_What you need to do_
Retype the stretch of the material below from the line containing "treats [403, 1021]" through the line containing "weights [333, 1348]", keeping every line exactly as it appears.

_Dataset rows_
....

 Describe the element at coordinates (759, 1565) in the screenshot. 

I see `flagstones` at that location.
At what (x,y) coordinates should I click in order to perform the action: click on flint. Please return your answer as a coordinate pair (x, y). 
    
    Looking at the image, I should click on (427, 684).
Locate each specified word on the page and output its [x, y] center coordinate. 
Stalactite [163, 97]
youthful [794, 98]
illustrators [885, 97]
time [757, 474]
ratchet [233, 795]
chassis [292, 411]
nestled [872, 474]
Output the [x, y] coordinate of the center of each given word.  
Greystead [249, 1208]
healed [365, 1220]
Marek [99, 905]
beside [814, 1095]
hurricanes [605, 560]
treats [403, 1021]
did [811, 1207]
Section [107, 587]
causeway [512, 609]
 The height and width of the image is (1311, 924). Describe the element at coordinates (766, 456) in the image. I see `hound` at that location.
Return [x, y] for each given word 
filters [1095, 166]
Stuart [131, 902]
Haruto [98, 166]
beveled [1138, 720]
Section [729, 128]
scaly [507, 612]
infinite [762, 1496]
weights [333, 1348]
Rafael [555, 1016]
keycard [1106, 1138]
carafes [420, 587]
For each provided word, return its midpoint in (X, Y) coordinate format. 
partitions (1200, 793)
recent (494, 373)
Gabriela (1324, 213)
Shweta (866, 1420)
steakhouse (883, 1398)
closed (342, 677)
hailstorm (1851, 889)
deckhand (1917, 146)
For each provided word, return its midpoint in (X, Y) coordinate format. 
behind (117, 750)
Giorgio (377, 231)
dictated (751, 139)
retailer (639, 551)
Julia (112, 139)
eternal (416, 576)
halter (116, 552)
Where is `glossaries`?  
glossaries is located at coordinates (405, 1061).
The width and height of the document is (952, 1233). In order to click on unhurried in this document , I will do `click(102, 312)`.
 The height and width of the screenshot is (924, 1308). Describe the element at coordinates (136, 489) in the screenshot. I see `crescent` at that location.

....

_The result_
treats [403, 1021]
did [811, 1207]
Section [107, 587]
causeway [512, 609]
 The height and width of the image is (1311, 924). Describe the element at coordinates (766, 456) in the image. I see `hound` at that location.
Return [x, y] for each given word 
filters [1095, 166]
Stuart [131, 902]
Haruto [98, 166]
beveled [1138, 720]
Section [729, 128]
scaly [507, 612]
infinite [762, 1496]
weights [333, 1348]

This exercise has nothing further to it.